■ EXERCISE DESCRIPTION
Each entry must be restated word for word, with nothing omitted.

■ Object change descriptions
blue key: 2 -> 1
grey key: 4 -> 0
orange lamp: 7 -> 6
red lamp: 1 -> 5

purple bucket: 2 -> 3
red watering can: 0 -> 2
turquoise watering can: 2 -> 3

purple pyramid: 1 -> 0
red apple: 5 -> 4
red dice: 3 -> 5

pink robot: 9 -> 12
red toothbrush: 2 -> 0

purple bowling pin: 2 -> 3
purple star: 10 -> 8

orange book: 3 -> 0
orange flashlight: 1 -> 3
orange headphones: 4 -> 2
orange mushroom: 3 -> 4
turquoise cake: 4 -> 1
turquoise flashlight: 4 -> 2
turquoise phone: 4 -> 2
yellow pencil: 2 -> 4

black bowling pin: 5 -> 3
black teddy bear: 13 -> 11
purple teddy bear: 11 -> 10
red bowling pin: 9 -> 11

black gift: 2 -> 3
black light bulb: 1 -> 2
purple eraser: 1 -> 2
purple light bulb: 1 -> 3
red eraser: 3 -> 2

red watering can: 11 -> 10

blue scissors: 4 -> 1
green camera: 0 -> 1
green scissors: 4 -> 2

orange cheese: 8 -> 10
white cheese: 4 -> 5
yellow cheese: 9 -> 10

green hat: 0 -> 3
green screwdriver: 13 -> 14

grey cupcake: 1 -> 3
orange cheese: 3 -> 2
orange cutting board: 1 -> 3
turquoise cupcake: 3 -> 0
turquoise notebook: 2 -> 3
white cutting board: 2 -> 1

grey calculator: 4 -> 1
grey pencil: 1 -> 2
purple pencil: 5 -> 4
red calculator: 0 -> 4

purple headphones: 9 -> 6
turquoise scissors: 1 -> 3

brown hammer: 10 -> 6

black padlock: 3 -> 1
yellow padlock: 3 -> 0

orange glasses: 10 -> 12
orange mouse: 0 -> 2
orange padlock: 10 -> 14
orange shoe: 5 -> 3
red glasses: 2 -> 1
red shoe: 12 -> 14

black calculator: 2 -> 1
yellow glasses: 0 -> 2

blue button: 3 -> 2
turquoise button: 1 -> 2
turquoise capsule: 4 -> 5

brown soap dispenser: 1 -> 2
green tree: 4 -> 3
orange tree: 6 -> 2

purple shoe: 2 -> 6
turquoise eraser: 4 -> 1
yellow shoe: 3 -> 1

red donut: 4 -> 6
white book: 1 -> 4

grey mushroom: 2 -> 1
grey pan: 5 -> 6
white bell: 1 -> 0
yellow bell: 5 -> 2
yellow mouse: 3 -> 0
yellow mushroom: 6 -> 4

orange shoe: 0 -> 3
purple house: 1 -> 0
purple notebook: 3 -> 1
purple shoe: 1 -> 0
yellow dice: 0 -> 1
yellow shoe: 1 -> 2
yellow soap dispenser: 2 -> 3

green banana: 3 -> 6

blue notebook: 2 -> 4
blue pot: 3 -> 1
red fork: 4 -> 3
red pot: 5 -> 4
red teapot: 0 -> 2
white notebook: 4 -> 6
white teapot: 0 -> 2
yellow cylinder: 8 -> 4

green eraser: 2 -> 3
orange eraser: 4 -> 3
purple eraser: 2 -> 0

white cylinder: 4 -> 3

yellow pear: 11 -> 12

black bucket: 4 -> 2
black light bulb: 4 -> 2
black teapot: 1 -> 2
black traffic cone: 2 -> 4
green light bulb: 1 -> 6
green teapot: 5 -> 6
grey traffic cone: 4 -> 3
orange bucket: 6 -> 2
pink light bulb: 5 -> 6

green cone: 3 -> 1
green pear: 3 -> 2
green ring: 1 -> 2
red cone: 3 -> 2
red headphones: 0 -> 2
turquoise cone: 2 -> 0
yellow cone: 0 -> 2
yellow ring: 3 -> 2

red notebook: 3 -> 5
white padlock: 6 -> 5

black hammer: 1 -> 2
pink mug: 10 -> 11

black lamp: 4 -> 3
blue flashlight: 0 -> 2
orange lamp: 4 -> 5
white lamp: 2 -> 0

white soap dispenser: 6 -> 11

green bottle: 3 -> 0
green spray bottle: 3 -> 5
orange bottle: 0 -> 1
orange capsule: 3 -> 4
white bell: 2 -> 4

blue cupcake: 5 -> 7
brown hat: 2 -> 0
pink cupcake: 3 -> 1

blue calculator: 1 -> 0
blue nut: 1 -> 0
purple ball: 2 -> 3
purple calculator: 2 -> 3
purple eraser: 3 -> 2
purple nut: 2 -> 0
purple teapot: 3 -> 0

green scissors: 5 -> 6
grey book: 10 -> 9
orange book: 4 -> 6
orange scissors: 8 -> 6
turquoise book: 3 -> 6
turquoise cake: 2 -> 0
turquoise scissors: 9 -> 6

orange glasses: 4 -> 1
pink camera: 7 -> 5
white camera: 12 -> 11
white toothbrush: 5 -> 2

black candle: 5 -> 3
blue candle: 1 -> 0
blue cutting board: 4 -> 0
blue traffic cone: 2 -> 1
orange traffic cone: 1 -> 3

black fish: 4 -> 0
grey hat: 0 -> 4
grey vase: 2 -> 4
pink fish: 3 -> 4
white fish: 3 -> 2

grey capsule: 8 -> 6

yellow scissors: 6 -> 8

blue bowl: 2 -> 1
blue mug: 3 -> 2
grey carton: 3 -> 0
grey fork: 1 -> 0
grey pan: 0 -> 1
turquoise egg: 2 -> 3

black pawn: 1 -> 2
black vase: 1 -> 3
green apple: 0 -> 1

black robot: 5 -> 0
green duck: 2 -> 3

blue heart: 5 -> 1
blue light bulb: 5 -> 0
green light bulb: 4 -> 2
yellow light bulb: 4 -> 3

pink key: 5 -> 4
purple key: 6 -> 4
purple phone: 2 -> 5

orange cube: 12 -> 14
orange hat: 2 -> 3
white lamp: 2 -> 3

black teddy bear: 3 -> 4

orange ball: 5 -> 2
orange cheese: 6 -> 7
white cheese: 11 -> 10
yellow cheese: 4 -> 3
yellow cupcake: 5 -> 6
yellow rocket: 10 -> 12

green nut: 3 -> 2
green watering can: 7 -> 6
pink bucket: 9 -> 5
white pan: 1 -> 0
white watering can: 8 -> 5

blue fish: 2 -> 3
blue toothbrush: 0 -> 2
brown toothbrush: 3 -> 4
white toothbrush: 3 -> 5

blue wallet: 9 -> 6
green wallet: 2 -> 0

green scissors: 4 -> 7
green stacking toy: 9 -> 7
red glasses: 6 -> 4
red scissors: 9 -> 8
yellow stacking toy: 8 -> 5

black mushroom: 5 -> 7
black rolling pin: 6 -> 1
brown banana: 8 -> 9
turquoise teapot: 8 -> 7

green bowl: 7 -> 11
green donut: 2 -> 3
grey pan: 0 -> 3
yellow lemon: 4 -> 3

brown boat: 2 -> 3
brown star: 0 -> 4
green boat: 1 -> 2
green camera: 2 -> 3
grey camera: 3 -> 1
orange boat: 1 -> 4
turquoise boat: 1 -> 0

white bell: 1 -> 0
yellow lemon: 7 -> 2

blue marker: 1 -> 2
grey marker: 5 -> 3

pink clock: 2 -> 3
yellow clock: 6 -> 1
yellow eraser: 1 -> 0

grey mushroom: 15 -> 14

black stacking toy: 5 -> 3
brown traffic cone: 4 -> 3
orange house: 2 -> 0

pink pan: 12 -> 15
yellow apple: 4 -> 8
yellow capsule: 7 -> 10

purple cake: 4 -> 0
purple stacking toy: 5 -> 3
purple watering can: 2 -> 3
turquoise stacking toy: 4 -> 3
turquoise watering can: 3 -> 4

■ WRITTEN ANSWER
blue key: 2 -> 1
grey key: 4 -> 0
orange lamp: 7 -> 6
red lamp: 1 -> 5

purple bucket: 2 -> 3
red watering can: 0 -> 2
turquoise watering can: 2 -> 3

purple pyramid: 1 -> 0
red apple: 5 -> 4
red dice: 3 -> 5

pink robot: 9 -> 12
red toothbrush: 2 -> 0

purple bowling pin: 2 -> 3
purple star: 10 -> 8

orange book: 3 -> 0
orange flashlight: 1 -> 3
orange headphones: 4 -> 2
orange mushroom: 3 -> 4
turquoise cake: 4 -> 1
turquoise flashlight: 4 -> 2
turquoise phone: 4 -> 2
yellow pencil: 2 -> 4

black bowling pin: 5 -> 3
black teddy bear: 13 -> 11
purple teddy bear: 11 -> 10
red bowling pin: 9 -> 11

black gift: 2 -> 3
black light bulb: 1 -> 2
purple eraser: 1 -> 2
purple light bulb: 1 -> 3
red eraser: 3 -> 2

red watering can: 11 -> 10

blue scissors: 4 -> 1
green camera: 0 -> 1
green scissors: 4 -> 2

orange cheese: 8 -> 10
white cheese: 4 -> 5
yellow cheese: 9 -> 10

green hat: 0 -> 3
green screwdriver: 13 -> 14

grey cupcake: 1 -> 3
orange cheese: 3 -> 2
orange cutting board: 1 -> 3
turquoise cupcake: 3 -> 0
turquoise notebook: 2 -> 3
white cutting board: 2 -> 1

grey calculator: 4 -> 1
grey pencil: 1 -> 2
purple pencil: 5 -> 4
red calculator: 0 -> 4

purple headphones: 9 -> 6
turquoise scissors: 1 -> 3

brown hammer: 10 -> 6

black padlock: 3 -> 1
yellow padlock: 3 -> 0

orange glasses: 10 -> 12
orange mouse: 0 -> 2
orange padlock: 10 -> 14
orange shoe: 5 -> 3
red glasses: 2 -> 1
red shoe: 12 -> 14

black calculator: 2 -> 1
yellow glasses: 0 -> 2

blue button: 3 -> 2
turquoise button: 1 -> 2
turquoise capsule: 4 -> 5

brown soap dispenser: 1 -> 2
green tree: 4 -> 3
orange tree: 6 -> 2

purple shoe: 2 -> 6
turquoise eraser: 4 -> 1
yellow shoe: 3 -> 1

red donut: 4 -> 6
white book: 1 -> 4

grey mushroom: 2 -> 1
grey pan: 5 -> 6
white bell: 1 -> 0
yellow bell: 5 -> 2
yellow mouse: 3 -> 0
yellow mushroom: 6 -> 4

orange shoe: 0 -> 3
purple house: 1 -> 0
purple notebook: 3 -> 1
purple shoe: 1 -> 0
yellow dice: 0 -> 1
yellow shoe: 1 -> 2
yellow soap dispenser: 2 -> 3

green banana: 3 -> 6

blue notebook: 2 -> 4
blue pot: 3 -> 1
red fork: 4 -> 3
red pot: 5 -> 4
red teapot: 0 -> 2
white notebook: 4 -> 6
white teapot: 0 -> 2
yellow cylinder: 8 -> 4

green eraser: 2 -> 3
orange eraser: 4 -> 3
purple eraser: 2 -> 0

white cylinder: 4 -> 3

yellow pear: 11 -> 12

black bucket: 4 -> 2
black light bulb: 4 -> 2
black teapot: 1 -> 2
black traffic cone: 2 -> 4
green light bulb: 1 -> 6
green teapot: 5 -> 6
grey traffic cone: 4 -> 3
orange bucket: 6 -> 2
pink light bulb: 5 -> 6

green cone: 3 -> 1
green pear: 3 -> 2
green ring: 1 -> 2
red cone: 3 -> 2
red headphones: 0 -> 2
turquoise cone: 2 -> 0
yellow cone: 0 -> 2
yellow ring: 3 -> 2

red notebook: 3 -> 5
white padlock: 6 -> 5

black hammer: 1 -> 2
pink mug: 10 -> 11

black lamp: 4 -> 3
blue flashlight: 0 -> 2
orange lamp: 4 -> 5
white lamp: 2 -> 0

white soap dispenser: 6 -> 11

green bottle: 3 -> 0
green spray bottle: 3 -> 5
orange bottle: 0 -> 1
orange capsule: 3 -> 4
white bell: 2 -> 4

blue cupcake: 5 -> 7
brown hat: 2 -> 0
pink cupcake: 3 -> 1

blue calculator: 1 -> 0
blue nut: 1 -> 0
purple ball: 2 -> 3
purple calculator: 2 -> 3
purple eraser: 3 -> 2
purple nut: 2 -> 0
purple teapot: 3 -> 0

green scissors: 5 -> 6
grey book: 10 -> 9
orange book: 4 -> 6
orange scissors: 8 -> 6
turquoise book: 3 -> 6
turquoise cake: 2 -> 0
turquoise scissors: 9 -> 6

orange glasses: 4 -> 1
pink camera: 7 -> 5
white camera: 12 -> 11
white toothbrush: 5 -> 2

black candle: 5 -> 3
blue candle: 1 -> 0
blue cutting board: 4 -> 0
blue traffic cone: 2 -> 1
orange traffic cone: 1 -> 3

black fish: 4 -> 0
grey hat: 0 -> 4
grey vase: 2 -> 4
pink fish: 3 -> 4
white fish: 3 -> 2

grey capsule: 8 -> 6

yellow scissors: 6 -> 8

blue bowl: 2 -> 1
blue mug: 3 -> 2
grey carton: 3 -> 0
grey fork: 1 -> 0
grey pan: 0 -> 1
turquoise egg: 2 -> 3

black pawn: 1 -> 2
black vase: 1 -> 3
green apple: 0 -> 1

black robot: 5 -> 0
green duck: 2 -> 3

blue heart: 5 -> 1
blue light bulb: 5 -> 0
green light bulb: 4 -> 2
yellow light bulb: 4 -> 3

pink key: 5 -> 4
purple key: 6 -> 4
purple phone: 2 -> 5

orange cube: 12 -> 14
orange hat: 2 -> 3
white lamp: 2 -> 3

black teddy bear: 3 -> 4

orange ball: 5 -> 2
orange cheese: 6 -> 7
white cheese: 11 -> 10
yellow cheese: 4 -> 3
yellow cupcake: 5 -> 6
yellow rocket: 10 -> 12

green nut: 3 -> 2
green watering can: 7 -> 6
pink bucket: 9 -> 5
white pan: 1 -> 0
white watering can: 8 -> 5

blue fish: 2 -> 3
blue toothbrush: 0 -> 2
brown toothbrush: 3 -> 4
white toothbrush: 3 -> 5

blue wallet: 9 -> 6
green wallet: 2 -> 0

green scissors: 4 -> 7
green stacking toy: 9 -> 7
red glasses: 6 -> 4
red scissors: 9 -> 8
yellow stacking toy: 8 -> 5

black mushroom: 5 -> 7
black rolling pin: 6 -> 1
brown banana: 8 -> 9
turquoise teapot: 8 -> 7

green bowl: 7 -> 11
green donut: 2 -> 3
grey pan: 0 -> 3
yellow lemon: 4 -> 3

brown boat: 2 -> 3
brown star: 0 -> 4
green boat: 1 -> 2
green camera: 2 -> 3
grey camera: 3 -> 1
orange boat: 1 -> 4
turquoise boat: 1 -> 0

white bell: 1 -> 0
yellow lemon: 7 -> 2

blue marker: 1 -> 2
grey marker: 5 -> 3

pink clock: 2 -> 3
yellow clock: 6 -> 1
yellow eraser: 1 -> 0

grey mushroom: 15 -> 14

black stacking toy: 5 -> 3
brown traffic cone: 4 -> 3
orange house: 2 -> 0

pink pan: 12 -> 15
yellow apple: 4 -> 8
yellow capsule: 7 -> 10

purple cake: 4 -> 0
purple stacking toy: 5 -> 3
purple watering can: 2 -> 3
turquoise stacking toy: 4 -> 3
turquoise watering can: 3 -> 4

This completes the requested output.